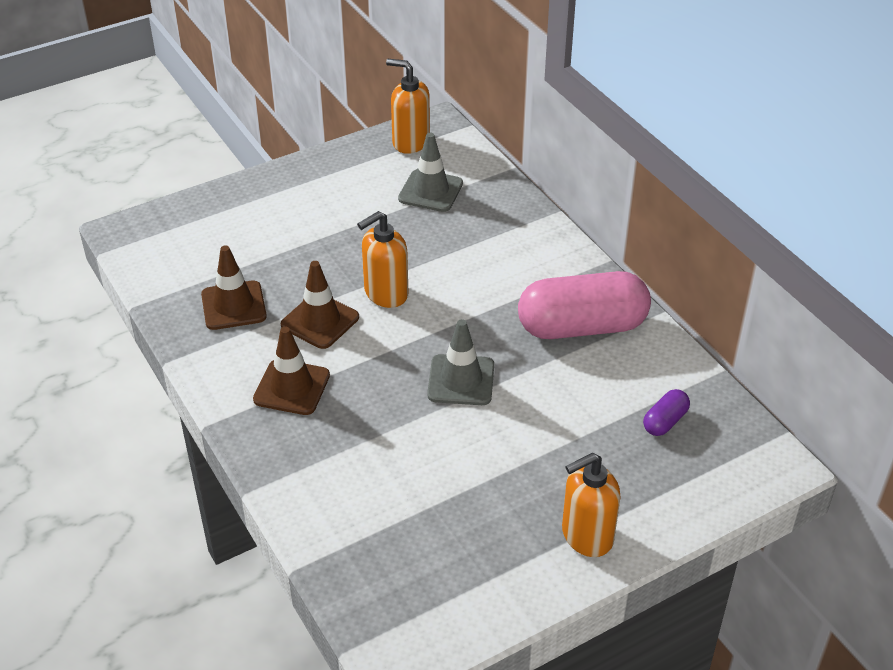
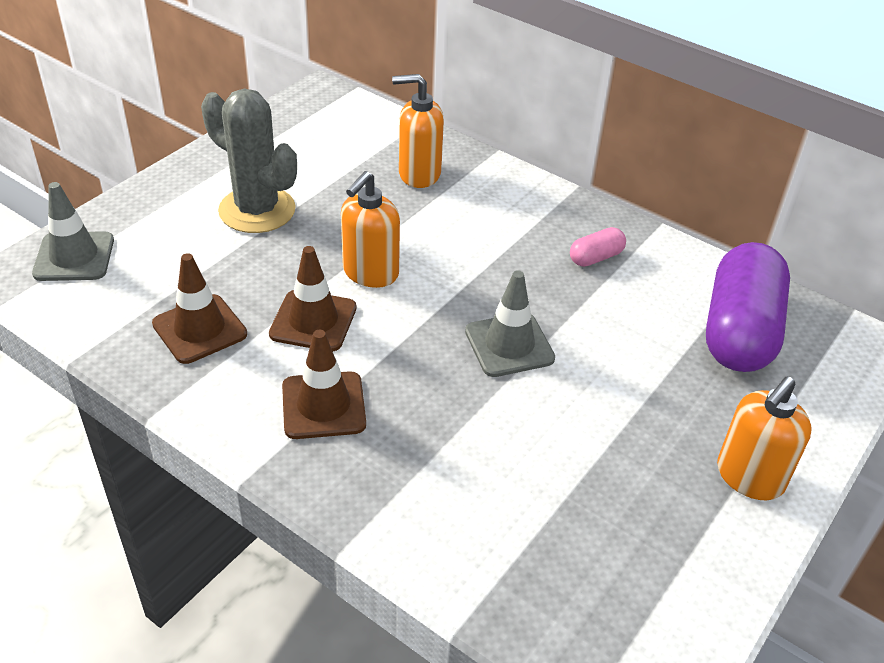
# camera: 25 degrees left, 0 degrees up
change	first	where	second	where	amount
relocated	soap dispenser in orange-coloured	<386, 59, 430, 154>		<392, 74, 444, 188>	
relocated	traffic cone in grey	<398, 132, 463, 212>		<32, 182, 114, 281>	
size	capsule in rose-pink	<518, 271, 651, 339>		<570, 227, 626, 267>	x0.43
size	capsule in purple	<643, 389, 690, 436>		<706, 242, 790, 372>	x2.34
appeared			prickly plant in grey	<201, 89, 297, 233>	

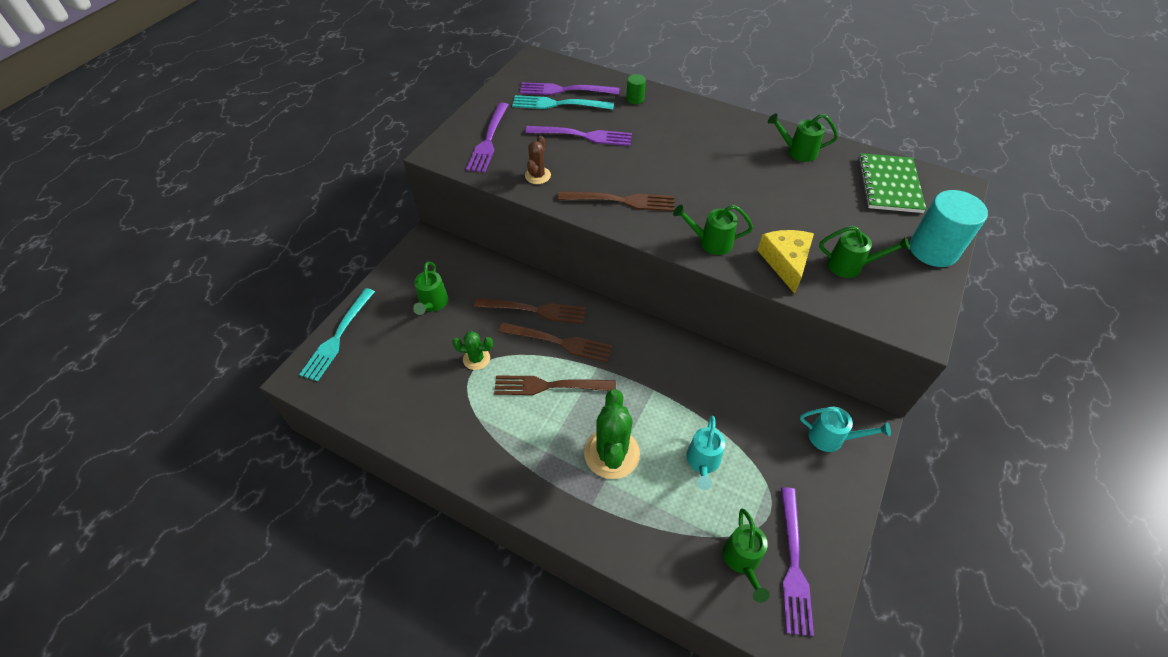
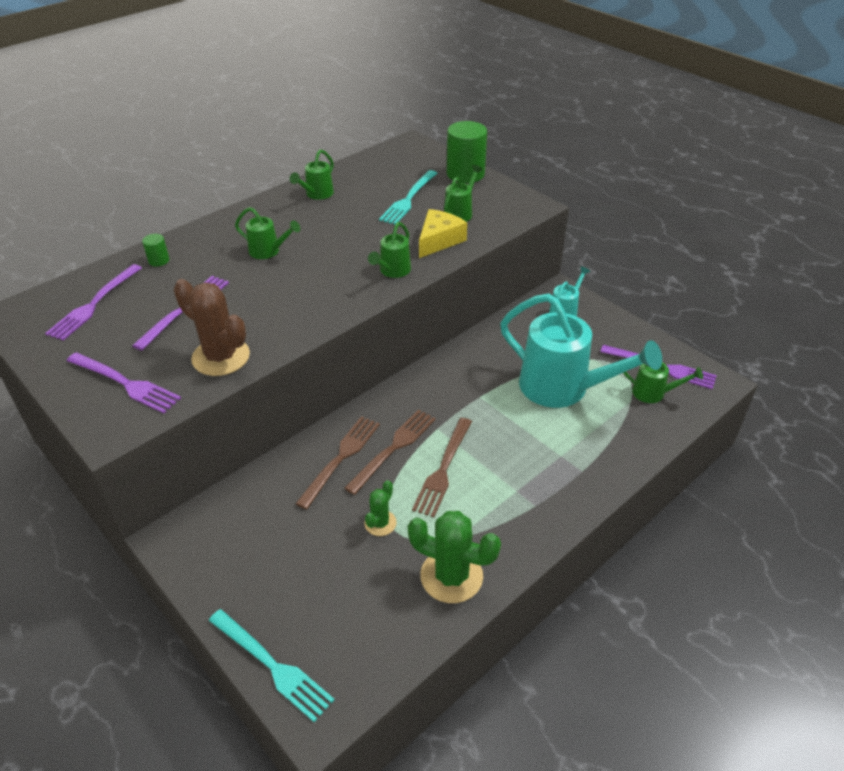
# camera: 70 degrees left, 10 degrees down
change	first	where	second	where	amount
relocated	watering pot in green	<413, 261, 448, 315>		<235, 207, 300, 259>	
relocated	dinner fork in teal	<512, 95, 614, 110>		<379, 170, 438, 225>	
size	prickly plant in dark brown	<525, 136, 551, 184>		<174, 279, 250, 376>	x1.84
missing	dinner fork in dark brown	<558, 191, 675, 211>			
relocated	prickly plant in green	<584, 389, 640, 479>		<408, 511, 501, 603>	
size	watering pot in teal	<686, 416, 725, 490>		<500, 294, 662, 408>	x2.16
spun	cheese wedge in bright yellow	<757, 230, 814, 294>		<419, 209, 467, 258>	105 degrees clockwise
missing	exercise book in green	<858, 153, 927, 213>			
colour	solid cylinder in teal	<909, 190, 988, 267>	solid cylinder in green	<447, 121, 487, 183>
++++
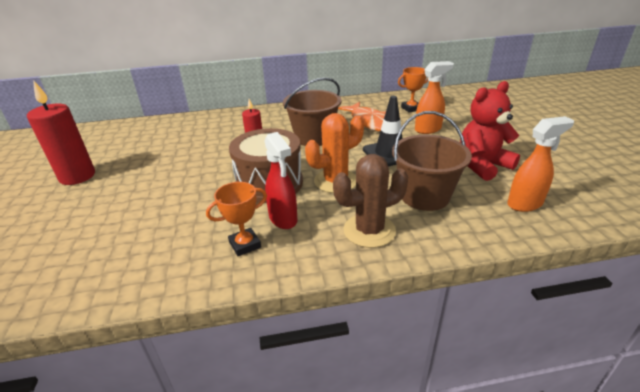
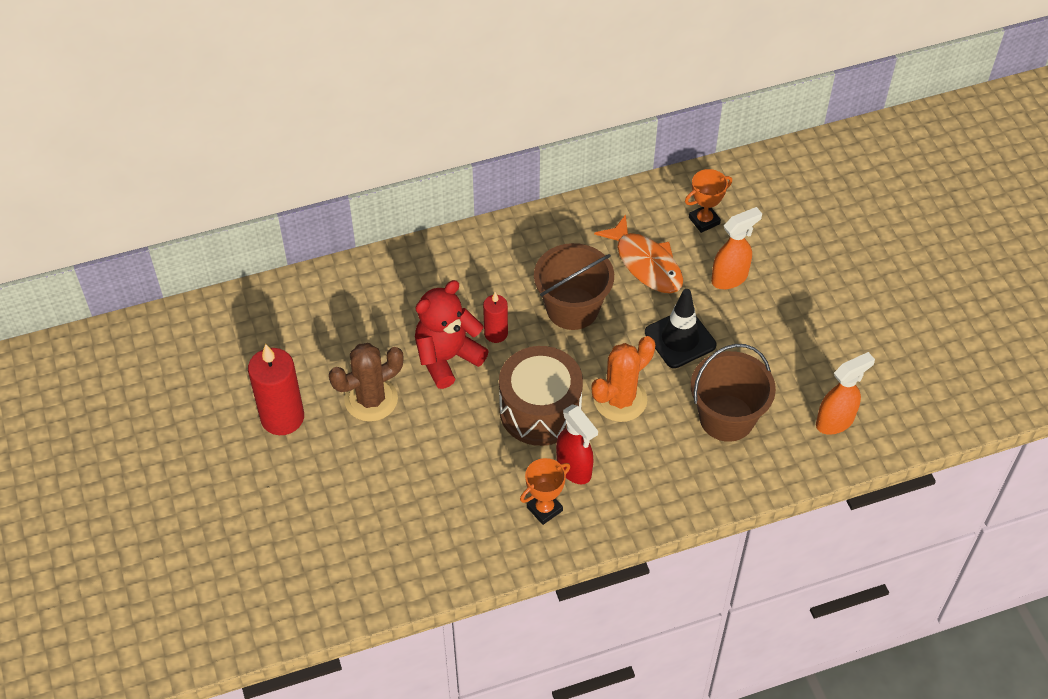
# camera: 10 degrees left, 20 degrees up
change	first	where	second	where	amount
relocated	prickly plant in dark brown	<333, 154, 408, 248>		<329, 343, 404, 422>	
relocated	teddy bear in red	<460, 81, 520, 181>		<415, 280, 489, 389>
++++
YOUR ASSIGNMENT – If a line in the records contains the word "capsule", copy it.

WRITTEN RESPONSE –
size	capsule in rose-pink	<518, 271, 651, 339>		<570, 227, 626, 267>	x0.43
size	capsule in purple	<643, 389, 690, 436>		<706, 242, 790, 372>	x2.34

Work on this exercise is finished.